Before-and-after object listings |
········

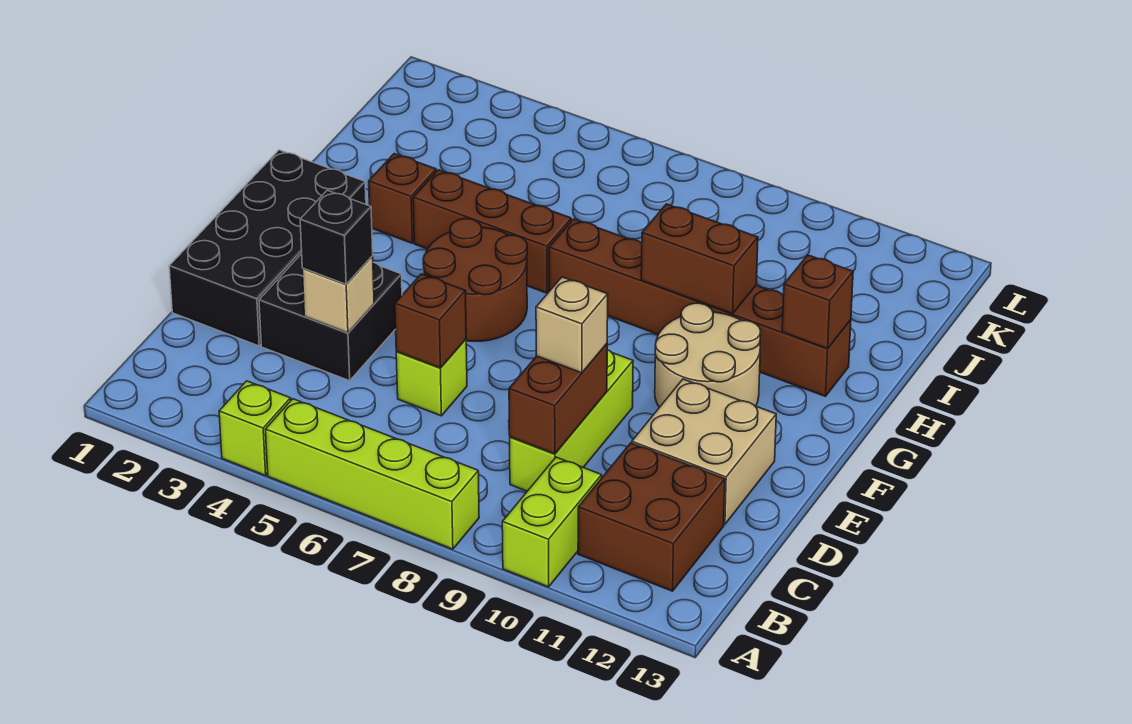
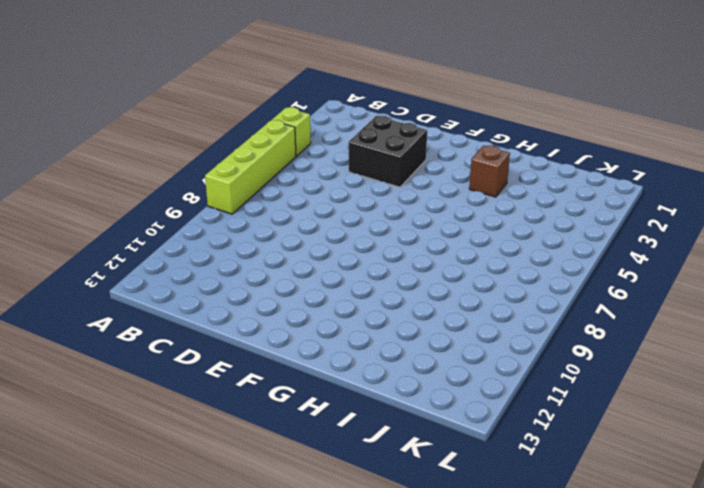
none -> lime brick A10:B10 level 1
none -> brown brick B11:C12 level 1
none -> lime brick C9:E9 level 1

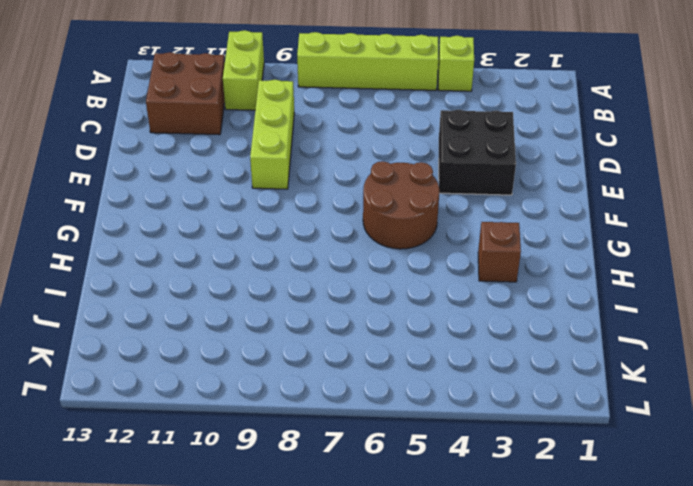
none -> black brick D1:G2 level 1
none -> lime brick D6 level 1
none -> tan brick D11:E12 level 1

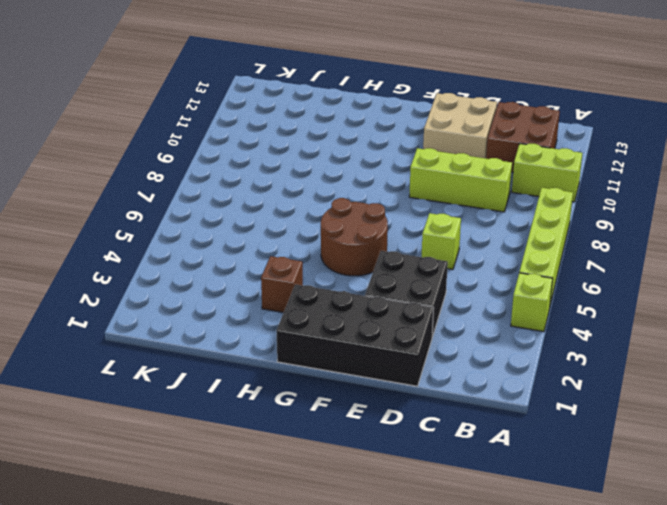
none -> tan round brick F10:G11 level 1
none -> brown brick H4:H6 level 1
none -> brown brick H7:H12 level 1

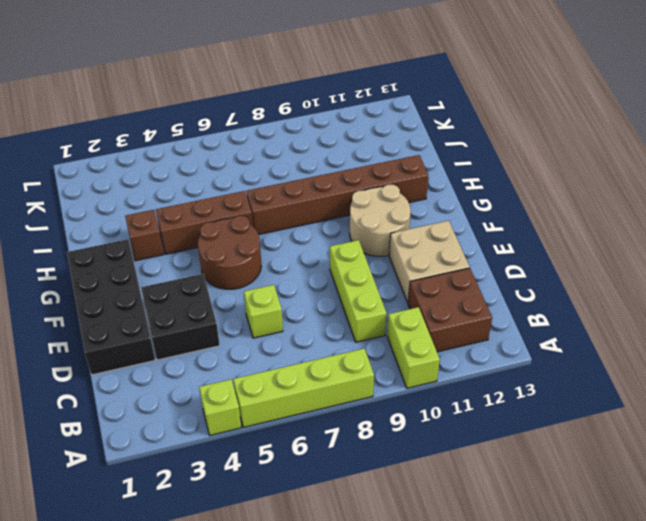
none -> brown brick C9:D9 level 2
none -> tan brick D4 level 2
none -> brown brick D6 level 2

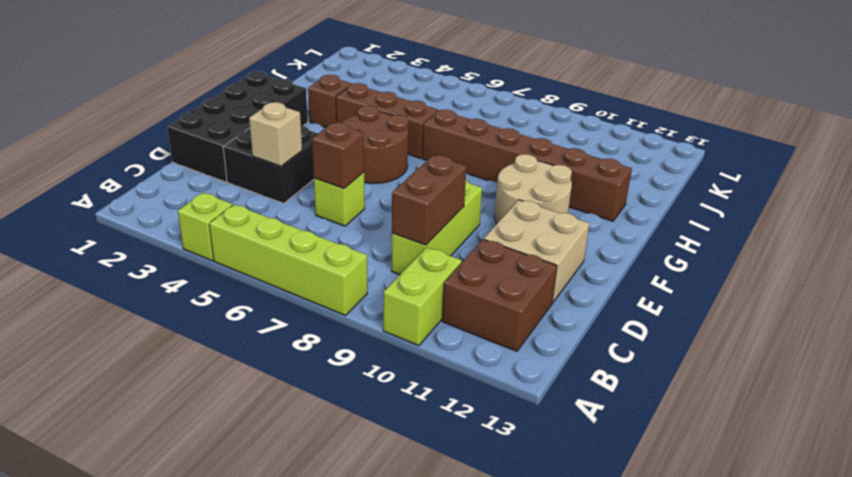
none -> brown brick H9:H10 level 2
none -> brown brick H12 level 2
none -> black brick D4 level 3

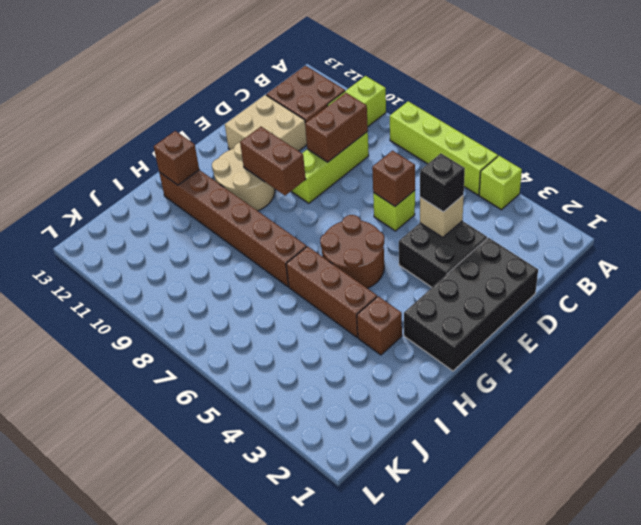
brown brick F9:F10 level 2 -> brown brick H9:H10 level 2
none -> tan brick D9 level 3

········

Task details |
All lines of the records above that contain the word "black" are to be copied out.

Result below |
none -> black brick D1:G2 level 1
none -> black brick D4 level 3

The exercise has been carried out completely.